▶ _Material provided_:
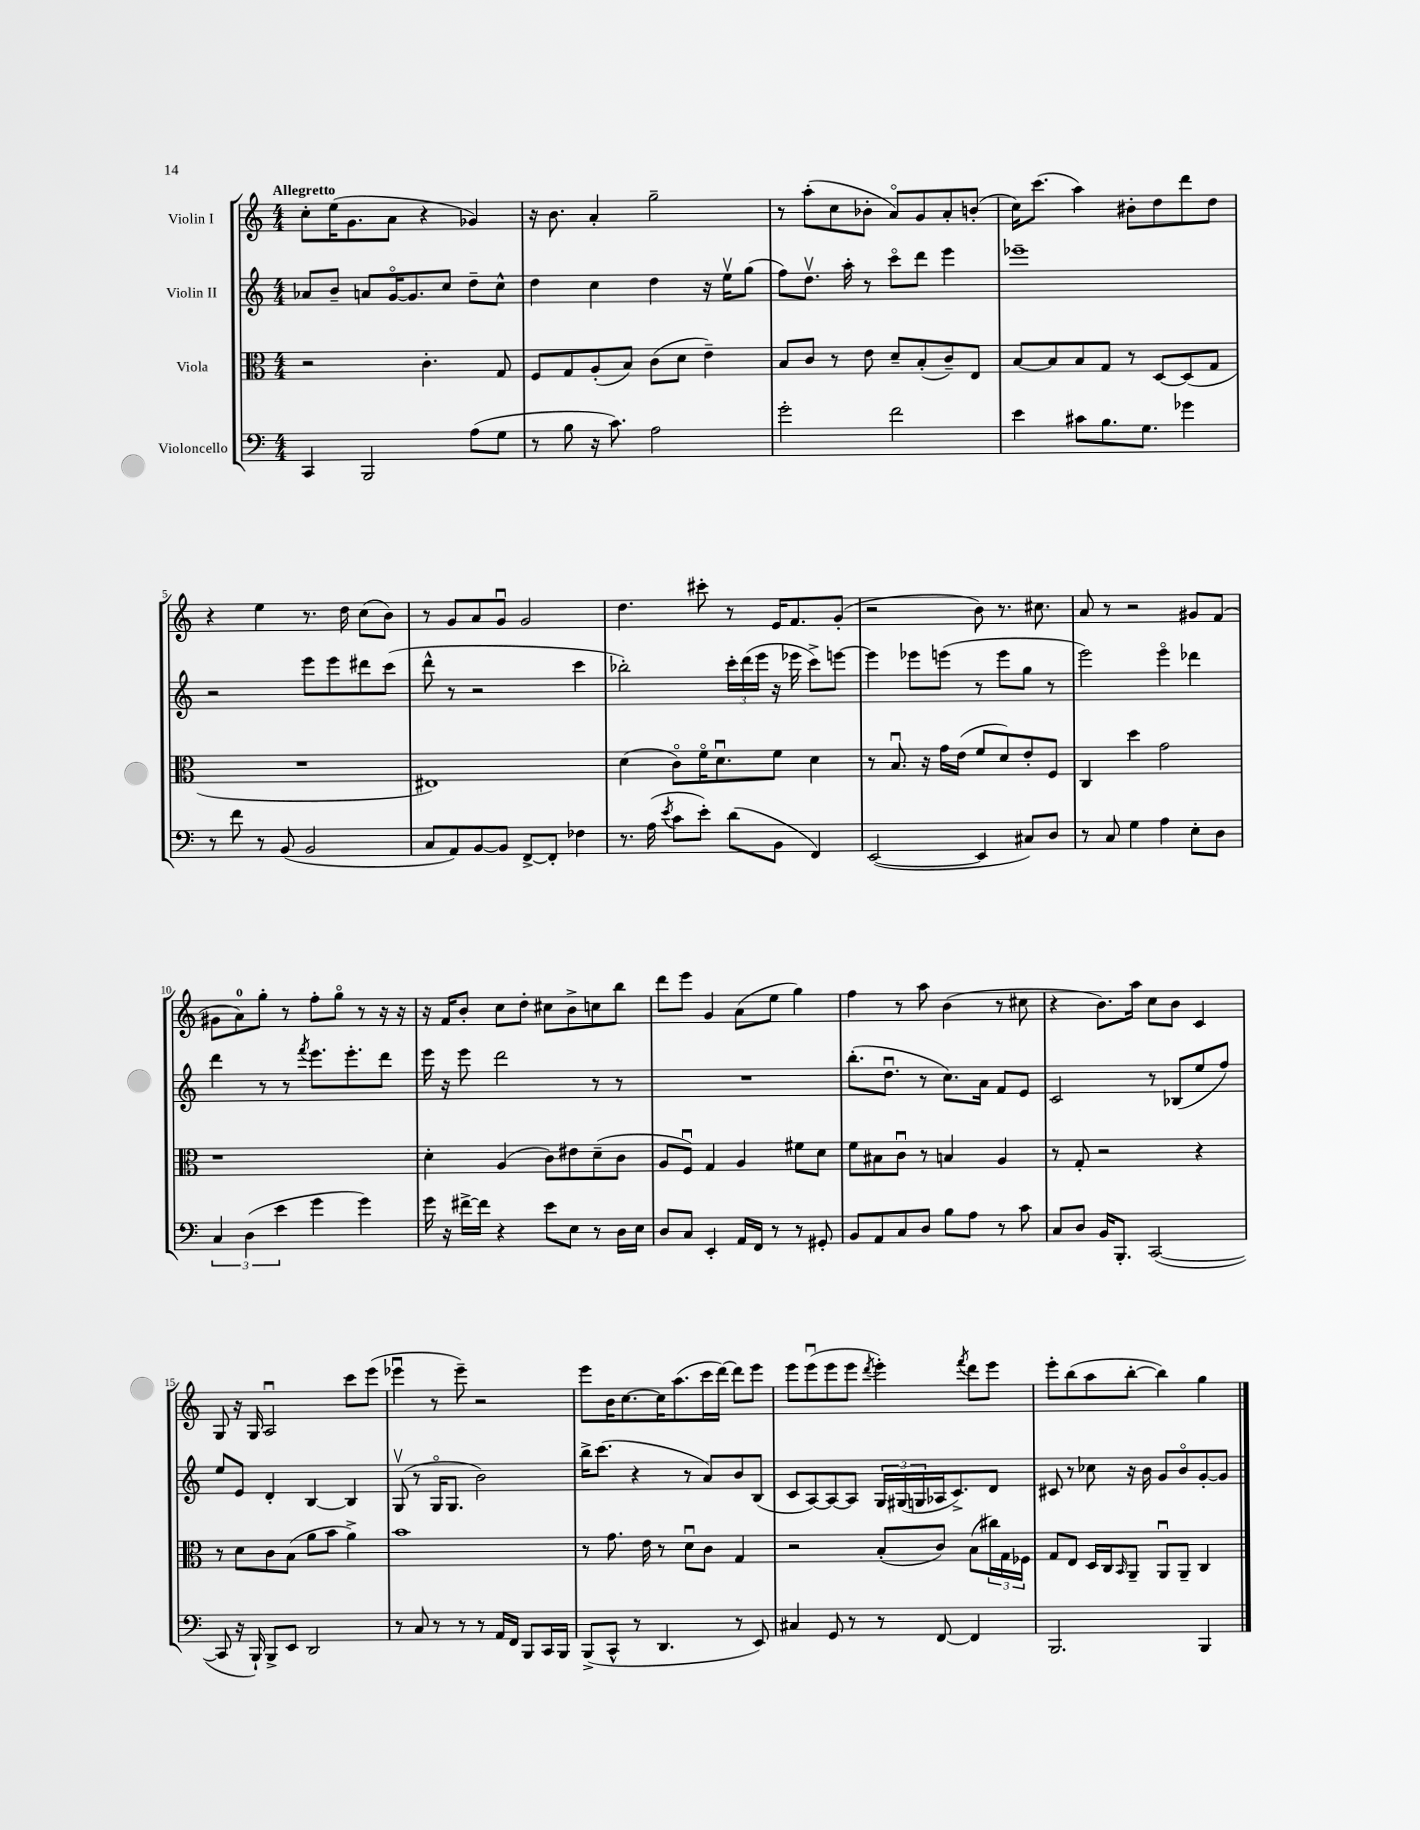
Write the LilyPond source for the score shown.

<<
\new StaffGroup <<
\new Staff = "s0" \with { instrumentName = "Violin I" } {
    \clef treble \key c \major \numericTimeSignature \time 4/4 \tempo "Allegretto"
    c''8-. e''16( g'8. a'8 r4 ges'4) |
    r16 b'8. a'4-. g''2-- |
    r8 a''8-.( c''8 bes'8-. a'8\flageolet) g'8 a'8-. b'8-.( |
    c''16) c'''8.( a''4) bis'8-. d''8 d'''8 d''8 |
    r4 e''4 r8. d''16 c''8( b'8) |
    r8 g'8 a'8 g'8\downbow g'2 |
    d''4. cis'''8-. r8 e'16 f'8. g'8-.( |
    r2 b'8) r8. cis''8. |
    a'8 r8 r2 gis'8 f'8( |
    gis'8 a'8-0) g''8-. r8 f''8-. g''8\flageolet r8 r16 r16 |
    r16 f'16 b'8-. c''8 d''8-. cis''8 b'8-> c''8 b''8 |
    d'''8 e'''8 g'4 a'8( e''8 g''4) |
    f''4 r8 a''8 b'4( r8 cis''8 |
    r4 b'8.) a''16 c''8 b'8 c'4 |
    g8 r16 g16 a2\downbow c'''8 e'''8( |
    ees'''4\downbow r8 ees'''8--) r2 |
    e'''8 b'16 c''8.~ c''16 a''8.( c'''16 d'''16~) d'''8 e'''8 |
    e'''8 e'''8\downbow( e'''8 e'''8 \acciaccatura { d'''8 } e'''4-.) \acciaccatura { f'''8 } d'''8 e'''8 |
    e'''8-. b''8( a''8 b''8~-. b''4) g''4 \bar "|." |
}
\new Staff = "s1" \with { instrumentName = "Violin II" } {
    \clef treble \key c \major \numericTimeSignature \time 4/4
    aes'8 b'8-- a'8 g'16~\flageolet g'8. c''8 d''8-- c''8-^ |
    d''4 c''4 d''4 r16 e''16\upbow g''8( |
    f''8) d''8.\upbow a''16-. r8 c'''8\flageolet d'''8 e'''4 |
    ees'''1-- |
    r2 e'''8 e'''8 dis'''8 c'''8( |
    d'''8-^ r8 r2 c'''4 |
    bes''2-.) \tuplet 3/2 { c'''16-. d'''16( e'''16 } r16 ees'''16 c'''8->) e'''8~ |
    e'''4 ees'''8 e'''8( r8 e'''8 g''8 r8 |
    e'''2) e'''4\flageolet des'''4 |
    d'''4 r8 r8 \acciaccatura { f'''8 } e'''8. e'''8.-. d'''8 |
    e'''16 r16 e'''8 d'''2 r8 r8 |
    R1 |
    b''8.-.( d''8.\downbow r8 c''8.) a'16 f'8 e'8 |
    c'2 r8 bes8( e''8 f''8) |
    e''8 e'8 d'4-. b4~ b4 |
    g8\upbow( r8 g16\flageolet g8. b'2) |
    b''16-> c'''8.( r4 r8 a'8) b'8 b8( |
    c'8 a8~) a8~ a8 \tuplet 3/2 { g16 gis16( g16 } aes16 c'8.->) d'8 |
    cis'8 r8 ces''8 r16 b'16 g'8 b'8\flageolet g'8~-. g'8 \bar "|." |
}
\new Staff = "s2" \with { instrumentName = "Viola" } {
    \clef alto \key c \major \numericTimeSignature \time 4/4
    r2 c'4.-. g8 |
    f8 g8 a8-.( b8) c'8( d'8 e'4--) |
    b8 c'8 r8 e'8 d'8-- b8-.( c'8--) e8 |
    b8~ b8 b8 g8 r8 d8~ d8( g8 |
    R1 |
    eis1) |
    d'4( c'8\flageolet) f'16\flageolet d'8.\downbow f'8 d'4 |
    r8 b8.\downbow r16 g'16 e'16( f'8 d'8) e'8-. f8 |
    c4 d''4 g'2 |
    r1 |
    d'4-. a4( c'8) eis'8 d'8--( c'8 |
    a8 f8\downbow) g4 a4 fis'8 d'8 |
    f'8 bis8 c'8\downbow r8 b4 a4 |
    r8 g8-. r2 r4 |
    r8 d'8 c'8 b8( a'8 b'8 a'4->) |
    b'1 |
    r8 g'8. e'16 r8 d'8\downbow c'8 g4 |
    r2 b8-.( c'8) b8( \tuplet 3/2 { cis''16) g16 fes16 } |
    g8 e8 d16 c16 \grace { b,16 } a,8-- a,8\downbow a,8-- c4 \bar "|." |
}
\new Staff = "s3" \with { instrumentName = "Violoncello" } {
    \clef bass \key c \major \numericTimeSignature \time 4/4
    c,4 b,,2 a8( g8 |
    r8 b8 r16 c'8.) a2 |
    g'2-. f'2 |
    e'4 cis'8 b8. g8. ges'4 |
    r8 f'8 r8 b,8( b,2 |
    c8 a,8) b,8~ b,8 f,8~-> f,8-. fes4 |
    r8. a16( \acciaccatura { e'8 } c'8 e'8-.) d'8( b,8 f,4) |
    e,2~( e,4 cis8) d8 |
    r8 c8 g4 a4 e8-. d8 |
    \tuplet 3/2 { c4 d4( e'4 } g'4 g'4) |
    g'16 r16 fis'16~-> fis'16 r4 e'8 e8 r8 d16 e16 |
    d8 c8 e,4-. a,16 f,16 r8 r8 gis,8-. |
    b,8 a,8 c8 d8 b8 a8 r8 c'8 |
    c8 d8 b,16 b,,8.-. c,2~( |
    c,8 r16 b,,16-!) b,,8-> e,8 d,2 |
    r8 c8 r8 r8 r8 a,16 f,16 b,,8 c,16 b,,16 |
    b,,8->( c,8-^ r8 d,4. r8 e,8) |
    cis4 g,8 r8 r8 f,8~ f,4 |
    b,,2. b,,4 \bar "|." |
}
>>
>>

▶ _What you need to do_: Pick out and copy every line of the entries above that contains the word "Violin", matching its capitalization exactly.

▶ _Output of the exercise_:
\new Staff = "s0" \with { instrumentName = "Violin I" } {
\new Staff = "s1" \with { instrumentName = "Violin II" } {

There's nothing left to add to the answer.